What to work on ->
Would you retype exactly the lines below, from the one containing "D2: zener 18V" through the end of the entries, both ends included, but not the pictures?

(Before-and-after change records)
::::::::::

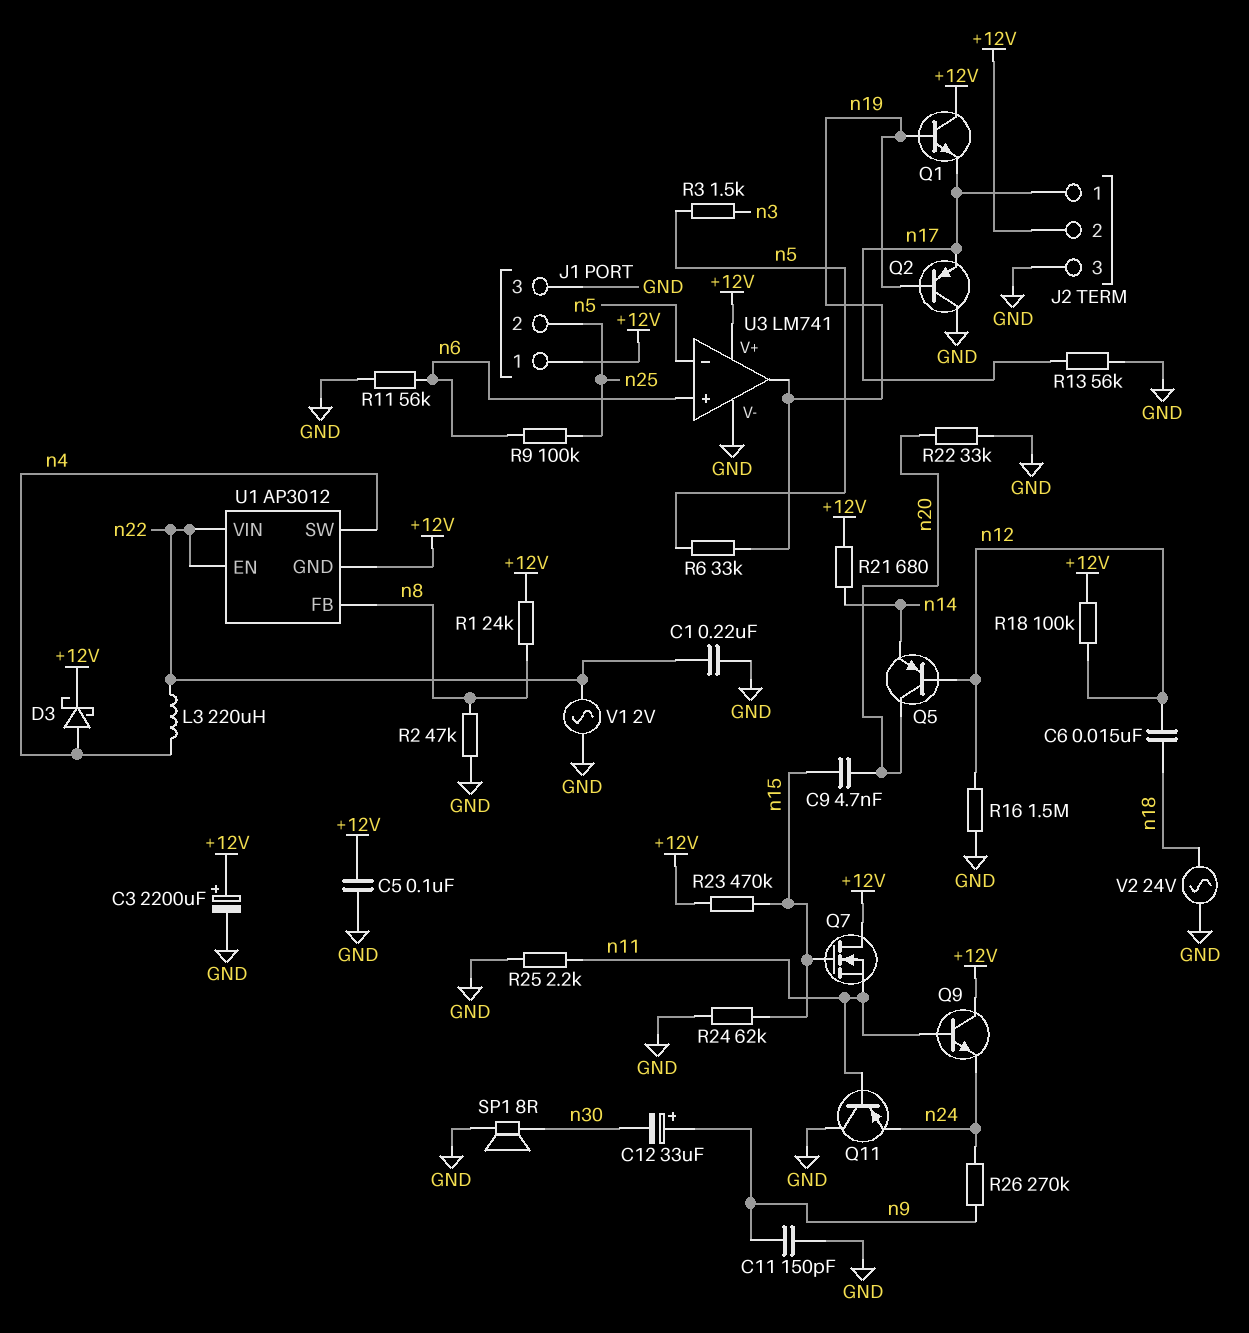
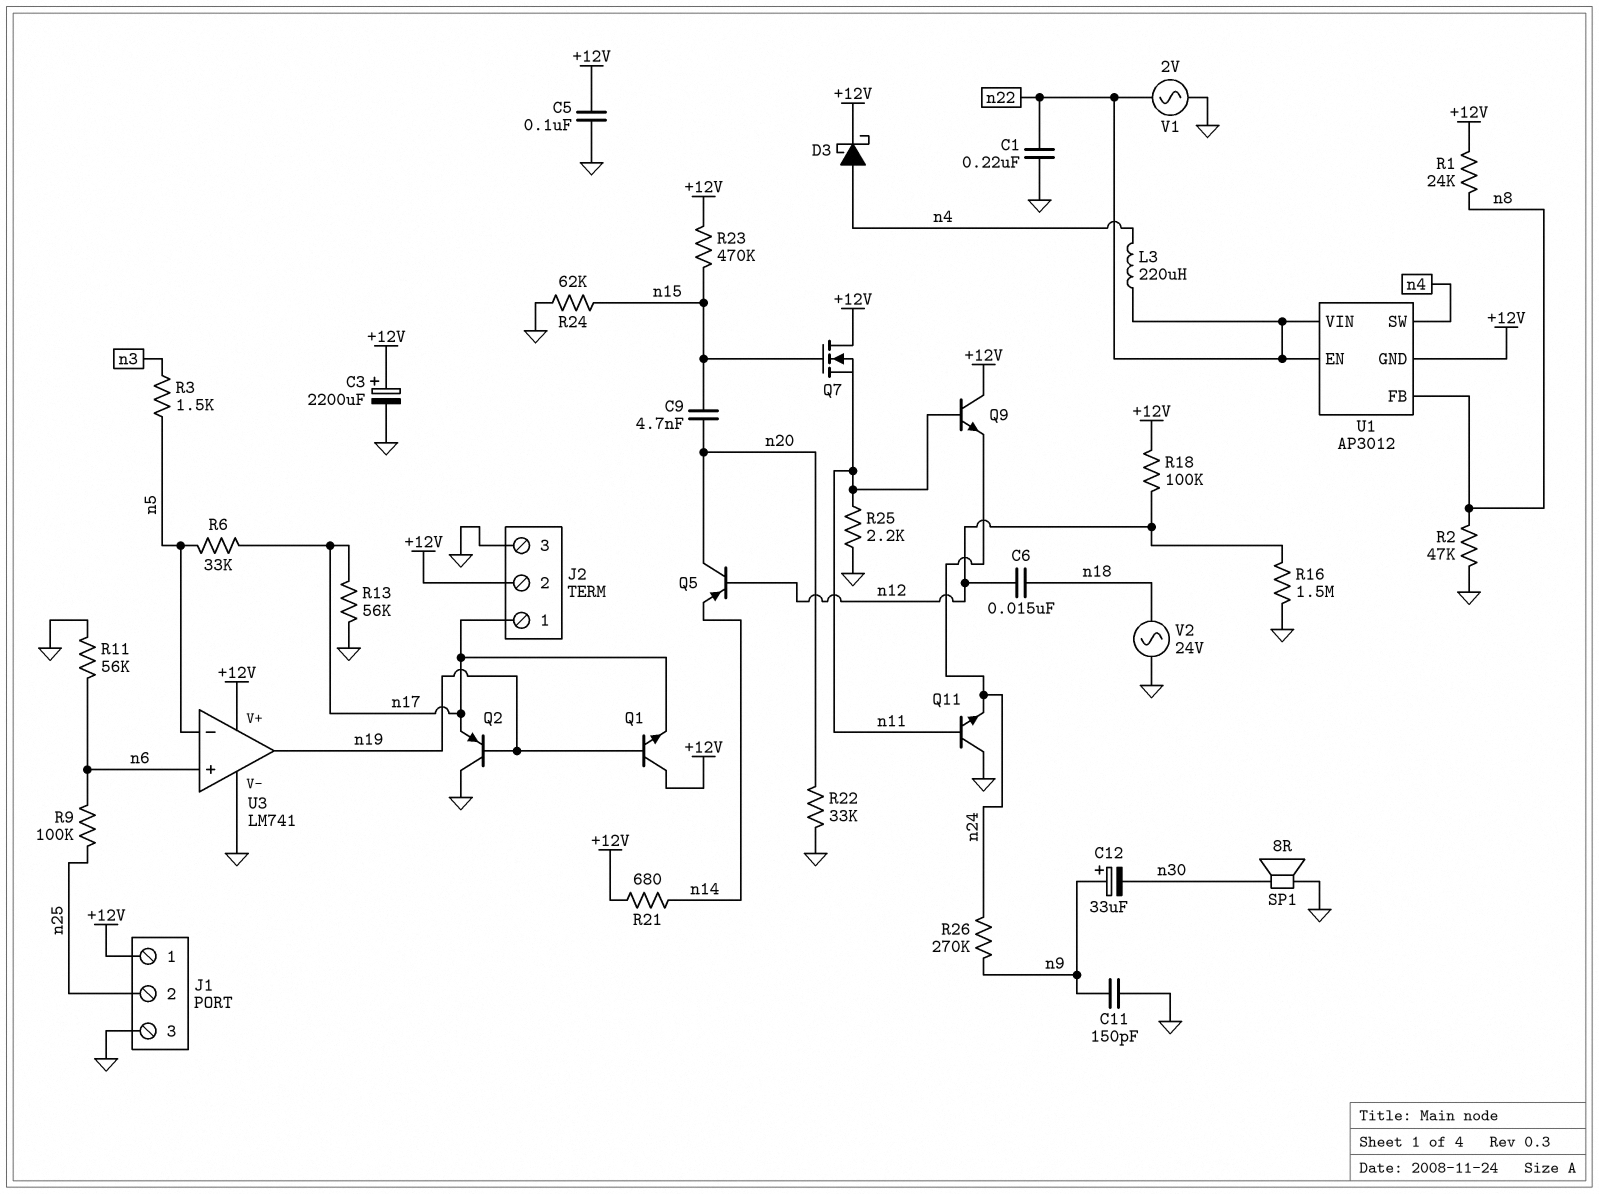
Q11: PNP (B n11, C GND, E n24) -> NPN (B n11, C GND, E n24)
R6: 33k (n5, n19) -> 33k (n5, n17)

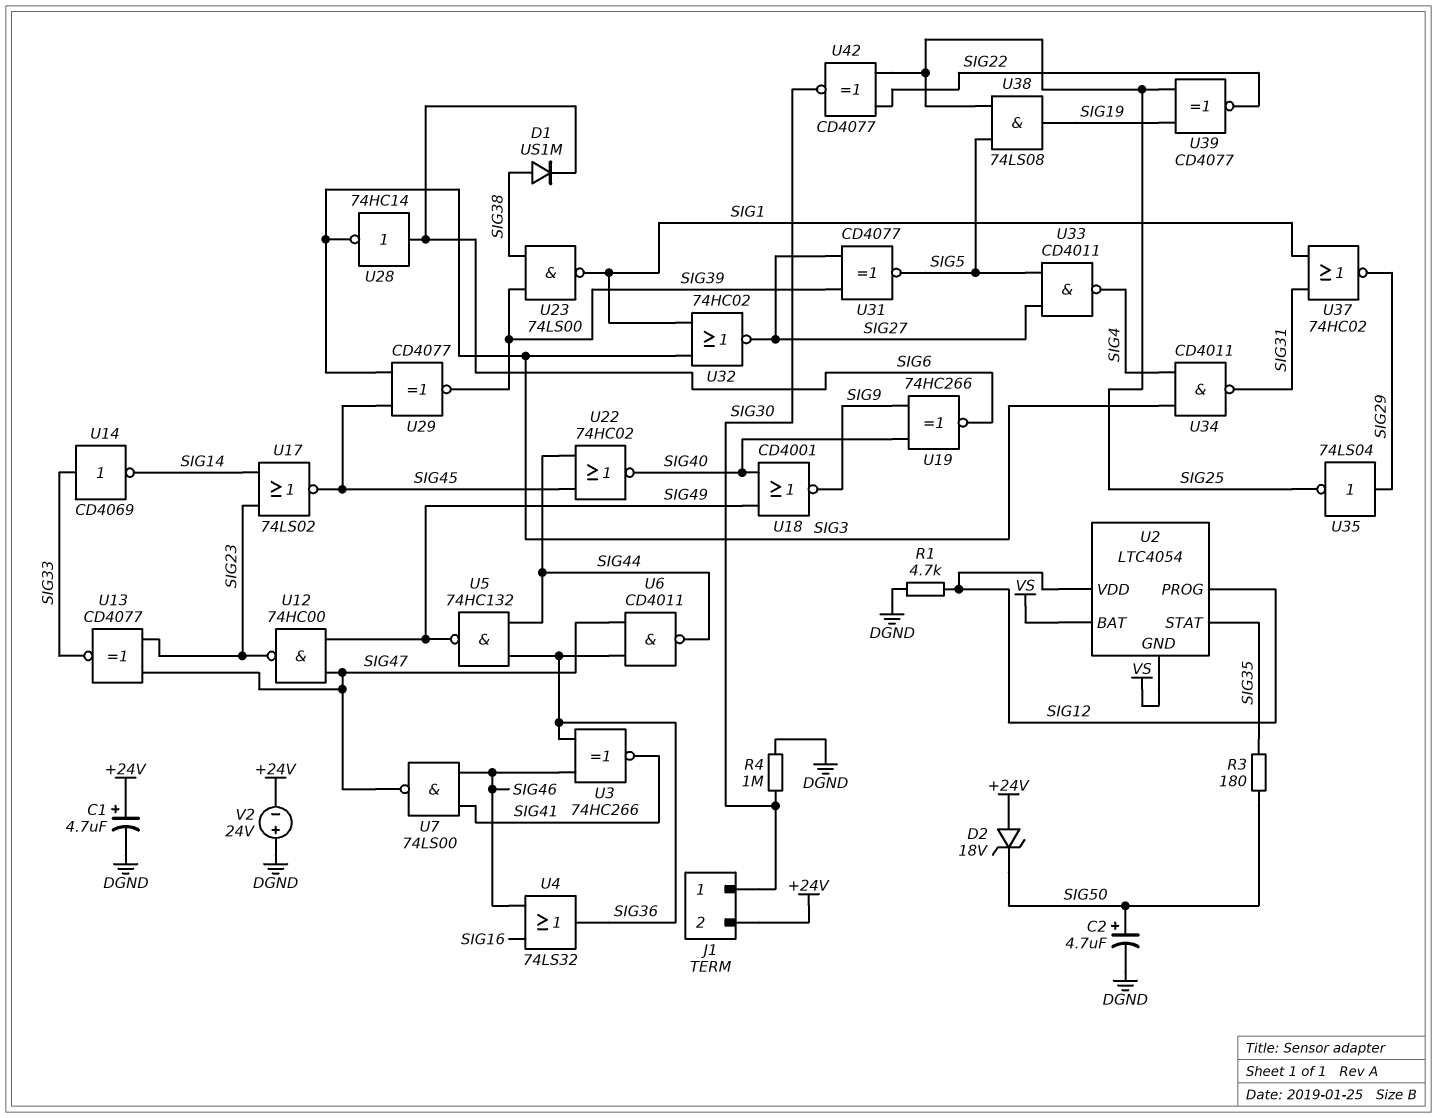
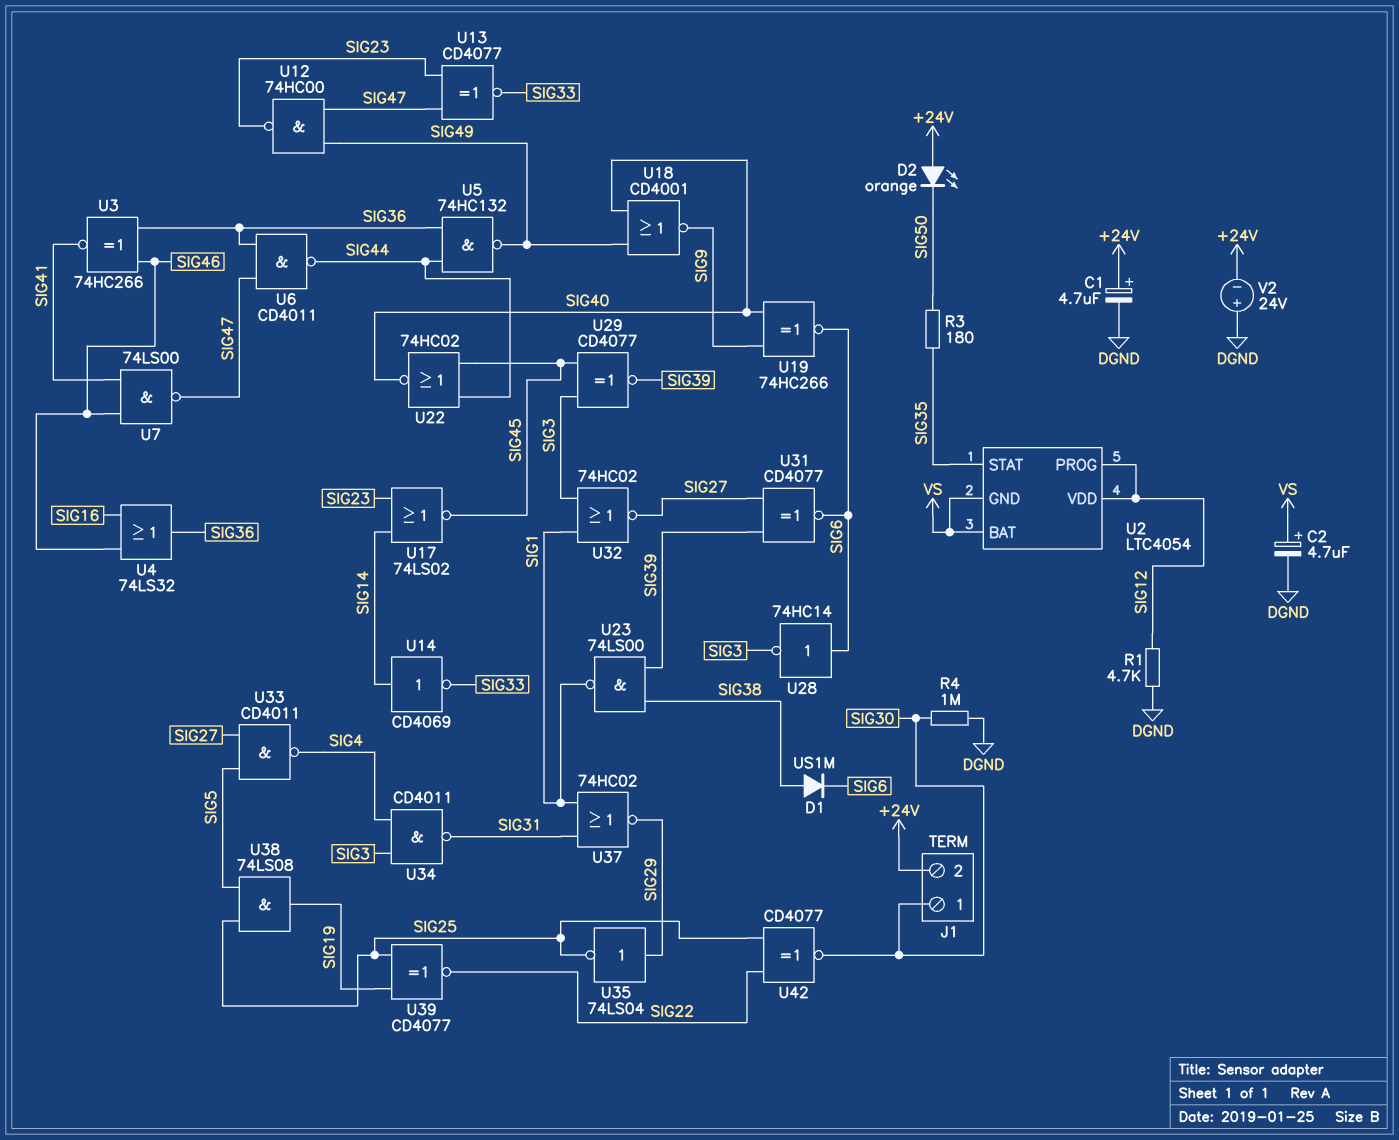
C2: 4.7uF (plus SIG50, minus DGND) -> 4.7uF (plus VS, minus DGND)
D2: zener 18V (A +24V, K SIG50) -> LED orange (A +24V, K SIG50)
U14: NOT CD4069 (in SIG33, out SIG14) -> NOT CD4069 (in SIG14, out SIG33)
U31: XNOR CD4077 (in SIG27, in SIG39, out SIG5) -> XNOR CD4077 (in SIG27, in SIG39, out SIG6)

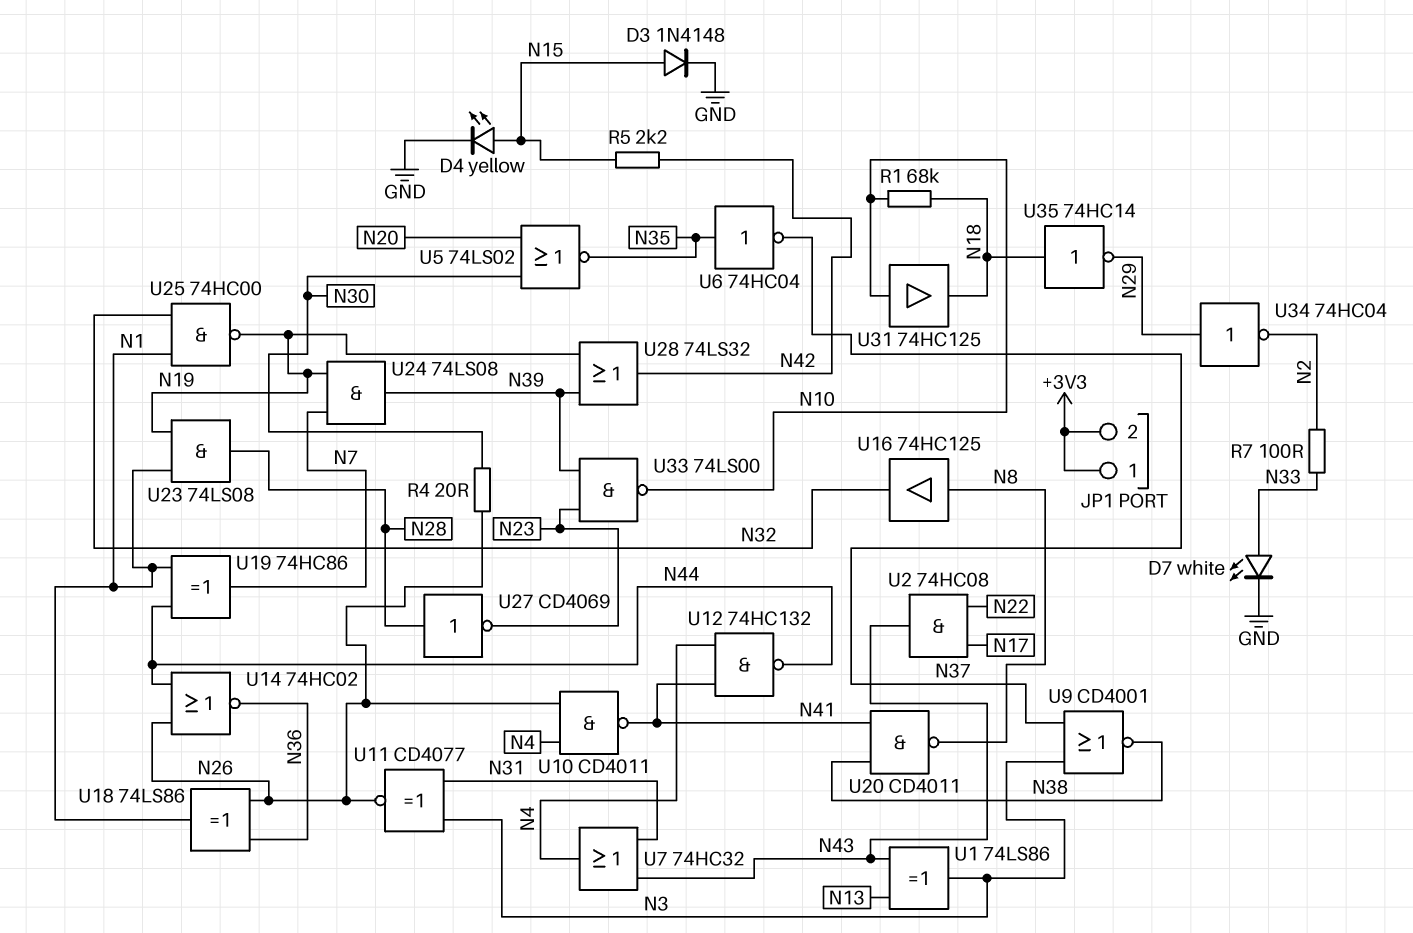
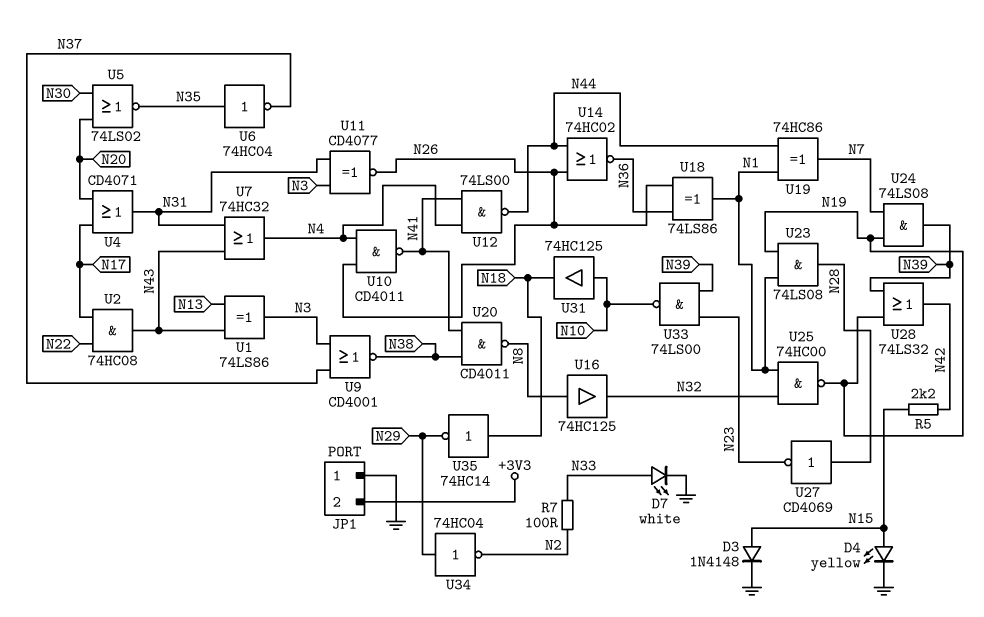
JP1 pin 1: +3V3 -> GND
R1: 68k (N10, N18) -> none
R4: 20 (N26, N30) -> none
U4: none -> OR CD4071 (in N17, in N20, out N31)
U12: NAND 74HC132 (in N4, in N41, out N44) -> NAND 74LS00 (in N4, in N41, out N44)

::::::::::

Solved problem ->
D2: zener 18V (A +24V, K SIG50) -> LED orange (A +24V, K SIG50)
U14: NOT CD4069 (in SIG33, out SIG14) -> NOT CD4069 (in SIG14, out SIG33)
U31: XNOR CD4077 (in SIG27, in SIG39, out SIG5) -> XNOR CD4077 (in SIG27, in SIG39, out SIG6)

JP1 pin 1: +3V3 -> GND
R1: 68k (N10, N18) -> none
R4: 20 (N26, N30) -> none
U4: none -> OR CD4071 (in N17, in N20, out N31)
U12: NAND 74HC132 (in N4, in N41, out N44) -> NAND 74LS00 (in N4, in N41, out N44)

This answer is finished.